What is required — Below are the records; restate all of them word for word.
Segment Start: Information
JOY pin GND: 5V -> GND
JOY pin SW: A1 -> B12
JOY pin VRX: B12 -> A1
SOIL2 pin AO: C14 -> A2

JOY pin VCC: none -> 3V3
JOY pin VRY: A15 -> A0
Segment End: Information
Solution to this problem —
JOY pin GND: 5V -> GND
JOY pin SW: A1 -> B12
JOY pin VRX: B12 -> A1
SOIL2 pin AO: C14 -> A2

JOY pin VCC: none -> 3V3
JOY pin VRY: A15 -> A0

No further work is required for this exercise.